## start
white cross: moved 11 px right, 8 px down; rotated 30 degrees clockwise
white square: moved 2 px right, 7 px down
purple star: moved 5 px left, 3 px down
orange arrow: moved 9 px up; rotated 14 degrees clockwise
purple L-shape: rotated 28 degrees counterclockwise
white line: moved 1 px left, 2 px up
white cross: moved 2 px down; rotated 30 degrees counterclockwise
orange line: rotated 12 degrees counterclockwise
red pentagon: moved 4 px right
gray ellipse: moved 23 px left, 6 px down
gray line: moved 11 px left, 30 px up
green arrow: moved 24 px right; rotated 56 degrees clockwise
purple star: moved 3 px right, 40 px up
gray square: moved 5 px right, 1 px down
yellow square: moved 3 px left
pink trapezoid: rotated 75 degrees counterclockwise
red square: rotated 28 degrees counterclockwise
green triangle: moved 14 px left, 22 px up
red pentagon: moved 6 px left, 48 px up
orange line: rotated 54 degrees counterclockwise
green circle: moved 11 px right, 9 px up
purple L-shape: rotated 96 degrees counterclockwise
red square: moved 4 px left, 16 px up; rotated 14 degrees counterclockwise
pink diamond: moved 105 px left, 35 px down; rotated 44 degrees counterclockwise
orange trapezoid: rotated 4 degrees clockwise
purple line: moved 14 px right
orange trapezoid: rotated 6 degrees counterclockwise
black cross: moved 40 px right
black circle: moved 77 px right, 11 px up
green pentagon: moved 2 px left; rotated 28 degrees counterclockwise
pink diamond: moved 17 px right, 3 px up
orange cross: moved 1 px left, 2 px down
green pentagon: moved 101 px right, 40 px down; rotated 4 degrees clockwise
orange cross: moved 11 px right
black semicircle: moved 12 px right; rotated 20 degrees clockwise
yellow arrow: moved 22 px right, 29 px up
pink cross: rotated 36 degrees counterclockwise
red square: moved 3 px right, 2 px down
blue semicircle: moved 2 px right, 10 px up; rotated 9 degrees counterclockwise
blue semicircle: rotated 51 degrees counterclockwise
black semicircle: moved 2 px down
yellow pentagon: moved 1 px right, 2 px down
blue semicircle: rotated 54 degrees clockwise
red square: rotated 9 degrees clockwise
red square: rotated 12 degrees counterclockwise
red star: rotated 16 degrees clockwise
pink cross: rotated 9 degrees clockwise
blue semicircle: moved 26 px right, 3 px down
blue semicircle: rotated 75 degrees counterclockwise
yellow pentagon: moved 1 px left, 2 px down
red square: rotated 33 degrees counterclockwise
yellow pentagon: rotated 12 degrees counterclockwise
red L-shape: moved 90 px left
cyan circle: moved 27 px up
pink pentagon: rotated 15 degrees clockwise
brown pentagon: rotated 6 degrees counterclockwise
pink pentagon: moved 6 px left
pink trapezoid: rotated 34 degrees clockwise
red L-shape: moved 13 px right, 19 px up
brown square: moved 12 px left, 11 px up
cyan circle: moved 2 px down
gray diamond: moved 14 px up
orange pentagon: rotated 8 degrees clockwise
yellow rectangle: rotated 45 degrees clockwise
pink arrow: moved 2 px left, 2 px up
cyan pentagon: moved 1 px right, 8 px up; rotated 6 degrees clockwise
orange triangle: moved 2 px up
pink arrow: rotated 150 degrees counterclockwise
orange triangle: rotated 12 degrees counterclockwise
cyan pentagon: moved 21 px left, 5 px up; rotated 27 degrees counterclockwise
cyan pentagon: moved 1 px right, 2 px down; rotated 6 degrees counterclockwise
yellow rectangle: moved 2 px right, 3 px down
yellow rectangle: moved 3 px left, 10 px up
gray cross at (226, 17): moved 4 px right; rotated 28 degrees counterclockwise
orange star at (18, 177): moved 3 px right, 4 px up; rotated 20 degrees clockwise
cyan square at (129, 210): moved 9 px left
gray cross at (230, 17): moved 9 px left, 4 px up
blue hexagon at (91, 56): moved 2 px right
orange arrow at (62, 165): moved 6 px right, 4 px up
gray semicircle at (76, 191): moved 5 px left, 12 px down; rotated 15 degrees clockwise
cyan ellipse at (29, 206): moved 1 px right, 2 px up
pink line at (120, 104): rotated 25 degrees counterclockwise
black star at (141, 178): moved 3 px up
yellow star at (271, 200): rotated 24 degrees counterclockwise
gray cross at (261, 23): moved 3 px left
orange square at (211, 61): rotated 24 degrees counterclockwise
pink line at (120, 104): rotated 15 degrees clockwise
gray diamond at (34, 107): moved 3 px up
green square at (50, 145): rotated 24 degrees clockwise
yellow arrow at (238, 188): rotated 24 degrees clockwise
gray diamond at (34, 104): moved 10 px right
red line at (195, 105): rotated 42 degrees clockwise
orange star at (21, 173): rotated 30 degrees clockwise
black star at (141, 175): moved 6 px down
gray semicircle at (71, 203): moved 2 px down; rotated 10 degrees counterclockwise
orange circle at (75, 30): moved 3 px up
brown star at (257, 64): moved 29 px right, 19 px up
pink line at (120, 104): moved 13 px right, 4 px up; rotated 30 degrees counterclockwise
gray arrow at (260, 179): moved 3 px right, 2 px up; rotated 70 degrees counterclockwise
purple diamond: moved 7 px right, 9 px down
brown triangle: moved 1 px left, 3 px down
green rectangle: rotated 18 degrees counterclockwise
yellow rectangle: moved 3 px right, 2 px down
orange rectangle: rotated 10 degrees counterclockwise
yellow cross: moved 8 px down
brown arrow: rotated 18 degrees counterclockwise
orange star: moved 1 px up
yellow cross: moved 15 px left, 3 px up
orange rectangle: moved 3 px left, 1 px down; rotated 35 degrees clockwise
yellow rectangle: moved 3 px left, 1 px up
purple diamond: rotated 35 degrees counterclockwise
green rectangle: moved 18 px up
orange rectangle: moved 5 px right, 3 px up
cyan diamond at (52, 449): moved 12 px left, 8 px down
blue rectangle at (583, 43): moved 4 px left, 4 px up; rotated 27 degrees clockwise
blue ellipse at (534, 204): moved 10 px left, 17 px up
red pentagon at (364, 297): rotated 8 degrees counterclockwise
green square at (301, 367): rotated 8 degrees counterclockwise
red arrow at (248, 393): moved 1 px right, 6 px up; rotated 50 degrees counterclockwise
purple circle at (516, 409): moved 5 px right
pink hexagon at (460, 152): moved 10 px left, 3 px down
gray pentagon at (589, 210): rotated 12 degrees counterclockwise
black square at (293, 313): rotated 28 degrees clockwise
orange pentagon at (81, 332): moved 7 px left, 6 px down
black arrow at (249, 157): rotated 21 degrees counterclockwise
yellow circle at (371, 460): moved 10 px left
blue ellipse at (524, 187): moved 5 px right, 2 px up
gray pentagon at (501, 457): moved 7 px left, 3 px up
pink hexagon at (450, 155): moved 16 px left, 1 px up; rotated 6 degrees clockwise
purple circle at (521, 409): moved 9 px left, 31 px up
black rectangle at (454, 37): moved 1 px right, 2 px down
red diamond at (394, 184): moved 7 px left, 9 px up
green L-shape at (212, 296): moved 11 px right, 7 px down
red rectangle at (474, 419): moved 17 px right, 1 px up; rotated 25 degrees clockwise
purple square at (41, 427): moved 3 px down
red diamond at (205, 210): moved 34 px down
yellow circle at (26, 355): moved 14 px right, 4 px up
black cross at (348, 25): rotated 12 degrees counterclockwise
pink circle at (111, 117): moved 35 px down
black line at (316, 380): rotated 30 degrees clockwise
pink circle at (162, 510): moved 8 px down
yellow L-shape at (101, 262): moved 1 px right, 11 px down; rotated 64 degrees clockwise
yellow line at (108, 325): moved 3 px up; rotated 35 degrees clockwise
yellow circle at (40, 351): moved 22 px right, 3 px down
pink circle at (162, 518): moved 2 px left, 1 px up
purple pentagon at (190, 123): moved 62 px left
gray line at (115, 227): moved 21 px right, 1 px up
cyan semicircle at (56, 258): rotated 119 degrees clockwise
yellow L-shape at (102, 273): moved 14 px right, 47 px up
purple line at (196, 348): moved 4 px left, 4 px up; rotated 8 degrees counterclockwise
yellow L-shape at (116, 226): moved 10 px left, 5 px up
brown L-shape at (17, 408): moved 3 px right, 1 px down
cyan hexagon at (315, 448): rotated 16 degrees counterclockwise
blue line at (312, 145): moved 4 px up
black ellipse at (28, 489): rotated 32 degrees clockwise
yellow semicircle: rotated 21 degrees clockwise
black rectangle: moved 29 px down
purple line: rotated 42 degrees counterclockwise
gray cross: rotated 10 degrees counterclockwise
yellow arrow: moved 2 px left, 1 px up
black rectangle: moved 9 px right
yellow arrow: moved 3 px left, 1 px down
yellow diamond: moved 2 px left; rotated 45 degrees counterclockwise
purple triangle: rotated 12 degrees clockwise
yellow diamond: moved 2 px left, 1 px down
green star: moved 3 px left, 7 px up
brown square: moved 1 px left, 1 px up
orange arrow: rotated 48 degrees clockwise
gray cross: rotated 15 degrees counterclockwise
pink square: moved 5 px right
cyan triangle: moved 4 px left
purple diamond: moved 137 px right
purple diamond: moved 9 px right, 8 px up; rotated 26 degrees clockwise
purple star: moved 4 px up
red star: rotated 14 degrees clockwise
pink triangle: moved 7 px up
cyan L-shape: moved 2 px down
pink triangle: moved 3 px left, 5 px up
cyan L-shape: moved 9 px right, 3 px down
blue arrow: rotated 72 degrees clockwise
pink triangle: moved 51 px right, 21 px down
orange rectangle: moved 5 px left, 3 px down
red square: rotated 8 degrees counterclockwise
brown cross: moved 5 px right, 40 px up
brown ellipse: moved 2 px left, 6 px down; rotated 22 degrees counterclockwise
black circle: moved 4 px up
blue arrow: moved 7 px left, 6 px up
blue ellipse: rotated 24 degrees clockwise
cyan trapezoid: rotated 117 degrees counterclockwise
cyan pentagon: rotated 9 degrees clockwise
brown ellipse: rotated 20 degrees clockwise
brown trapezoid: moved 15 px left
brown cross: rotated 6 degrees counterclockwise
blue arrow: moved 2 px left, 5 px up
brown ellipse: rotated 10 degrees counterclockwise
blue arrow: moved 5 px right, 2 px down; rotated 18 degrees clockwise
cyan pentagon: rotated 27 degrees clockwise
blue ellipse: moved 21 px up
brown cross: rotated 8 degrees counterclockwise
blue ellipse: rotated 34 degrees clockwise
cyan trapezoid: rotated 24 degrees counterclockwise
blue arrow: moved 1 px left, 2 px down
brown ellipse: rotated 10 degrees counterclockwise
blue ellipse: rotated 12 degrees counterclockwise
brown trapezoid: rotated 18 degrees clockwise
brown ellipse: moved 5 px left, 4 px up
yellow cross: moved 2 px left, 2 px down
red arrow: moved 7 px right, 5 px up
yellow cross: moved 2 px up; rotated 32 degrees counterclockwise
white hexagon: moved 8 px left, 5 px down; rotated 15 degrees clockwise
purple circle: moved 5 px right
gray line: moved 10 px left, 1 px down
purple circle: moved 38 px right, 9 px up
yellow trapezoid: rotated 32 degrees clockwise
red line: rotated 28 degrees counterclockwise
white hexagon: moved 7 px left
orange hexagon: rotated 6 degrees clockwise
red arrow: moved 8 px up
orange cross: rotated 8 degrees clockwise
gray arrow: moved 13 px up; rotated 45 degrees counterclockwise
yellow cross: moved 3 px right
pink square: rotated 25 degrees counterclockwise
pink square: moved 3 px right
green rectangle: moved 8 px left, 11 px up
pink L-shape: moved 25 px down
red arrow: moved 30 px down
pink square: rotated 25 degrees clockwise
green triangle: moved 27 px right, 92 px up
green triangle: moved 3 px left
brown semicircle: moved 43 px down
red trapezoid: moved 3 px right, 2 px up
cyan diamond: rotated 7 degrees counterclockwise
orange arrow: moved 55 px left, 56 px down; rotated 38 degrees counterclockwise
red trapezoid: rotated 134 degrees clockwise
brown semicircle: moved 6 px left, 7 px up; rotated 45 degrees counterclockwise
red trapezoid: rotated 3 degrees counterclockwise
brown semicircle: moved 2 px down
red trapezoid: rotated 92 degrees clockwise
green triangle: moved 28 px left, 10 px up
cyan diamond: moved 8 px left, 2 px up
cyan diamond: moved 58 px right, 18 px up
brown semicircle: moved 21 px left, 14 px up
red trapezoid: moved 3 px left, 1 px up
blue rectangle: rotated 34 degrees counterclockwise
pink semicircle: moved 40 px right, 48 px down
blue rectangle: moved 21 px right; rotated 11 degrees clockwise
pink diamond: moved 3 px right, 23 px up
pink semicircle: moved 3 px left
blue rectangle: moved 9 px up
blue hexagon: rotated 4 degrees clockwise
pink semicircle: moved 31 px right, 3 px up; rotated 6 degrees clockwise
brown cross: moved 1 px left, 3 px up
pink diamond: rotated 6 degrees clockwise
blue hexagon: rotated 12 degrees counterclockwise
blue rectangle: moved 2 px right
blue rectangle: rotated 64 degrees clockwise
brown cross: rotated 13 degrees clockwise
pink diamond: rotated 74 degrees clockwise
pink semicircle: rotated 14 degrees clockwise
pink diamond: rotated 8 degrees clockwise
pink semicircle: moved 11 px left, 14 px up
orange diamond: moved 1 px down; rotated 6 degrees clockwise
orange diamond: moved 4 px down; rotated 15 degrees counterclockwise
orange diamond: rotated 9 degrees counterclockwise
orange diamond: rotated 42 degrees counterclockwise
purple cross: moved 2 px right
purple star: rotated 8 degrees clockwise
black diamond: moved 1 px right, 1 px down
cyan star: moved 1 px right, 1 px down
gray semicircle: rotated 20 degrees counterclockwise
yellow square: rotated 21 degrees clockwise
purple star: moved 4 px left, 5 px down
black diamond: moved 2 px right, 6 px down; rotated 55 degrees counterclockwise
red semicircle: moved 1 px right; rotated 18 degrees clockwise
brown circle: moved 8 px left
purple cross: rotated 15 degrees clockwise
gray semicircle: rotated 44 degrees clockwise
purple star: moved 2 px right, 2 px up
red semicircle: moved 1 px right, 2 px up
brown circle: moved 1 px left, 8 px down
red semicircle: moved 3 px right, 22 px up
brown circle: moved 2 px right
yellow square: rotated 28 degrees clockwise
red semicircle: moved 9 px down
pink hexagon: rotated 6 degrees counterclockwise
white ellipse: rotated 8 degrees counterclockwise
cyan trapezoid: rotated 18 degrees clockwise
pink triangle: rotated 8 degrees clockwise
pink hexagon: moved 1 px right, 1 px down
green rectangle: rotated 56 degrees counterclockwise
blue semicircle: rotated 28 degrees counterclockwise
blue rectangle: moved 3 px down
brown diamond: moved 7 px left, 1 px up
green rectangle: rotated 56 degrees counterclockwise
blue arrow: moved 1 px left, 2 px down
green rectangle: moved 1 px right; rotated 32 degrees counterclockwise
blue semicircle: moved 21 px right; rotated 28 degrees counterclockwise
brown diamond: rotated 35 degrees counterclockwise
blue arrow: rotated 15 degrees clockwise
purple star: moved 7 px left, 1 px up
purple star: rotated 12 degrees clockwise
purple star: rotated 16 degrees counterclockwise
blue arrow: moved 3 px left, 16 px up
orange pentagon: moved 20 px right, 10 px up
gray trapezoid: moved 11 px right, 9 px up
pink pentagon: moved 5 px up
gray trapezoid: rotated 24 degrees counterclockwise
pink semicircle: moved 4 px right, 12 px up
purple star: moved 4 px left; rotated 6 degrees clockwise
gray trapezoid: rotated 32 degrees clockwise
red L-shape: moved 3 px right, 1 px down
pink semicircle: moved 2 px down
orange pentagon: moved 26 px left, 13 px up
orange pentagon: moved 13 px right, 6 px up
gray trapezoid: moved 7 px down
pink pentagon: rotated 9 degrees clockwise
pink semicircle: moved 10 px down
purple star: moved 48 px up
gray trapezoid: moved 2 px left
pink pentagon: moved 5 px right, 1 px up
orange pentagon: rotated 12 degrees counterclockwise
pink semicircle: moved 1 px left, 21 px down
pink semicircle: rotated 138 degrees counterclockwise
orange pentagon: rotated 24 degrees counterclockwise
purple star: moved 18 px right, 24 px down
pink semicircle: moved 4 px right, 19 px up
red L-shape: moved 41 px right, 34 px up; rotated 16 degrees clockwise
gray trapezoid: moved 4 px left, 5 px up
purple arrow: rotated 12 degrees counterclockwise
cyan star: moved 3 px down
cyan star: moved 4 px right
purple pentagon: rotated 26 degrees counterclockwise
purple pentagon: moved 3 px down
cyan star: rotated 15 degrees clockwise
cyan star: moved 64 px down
## end
DIRECTIVE
Please rewrite the records from the first line through the line containing "purple L-shape: rotated 28", changing "white" to "silver" and leaving everything else untouched.

TASK ANSWER
silver cross: moved 11 px right, 8 px down; rotated 30 degrees clockwise
silver square: moved 2 px right, 7 px down
purple star: moved 5 px left, 3 px down
orange arrow: moved 9 px up; rotated 14 degrees clockwise
purple L-shape: rotated 28 degrees counterclockwise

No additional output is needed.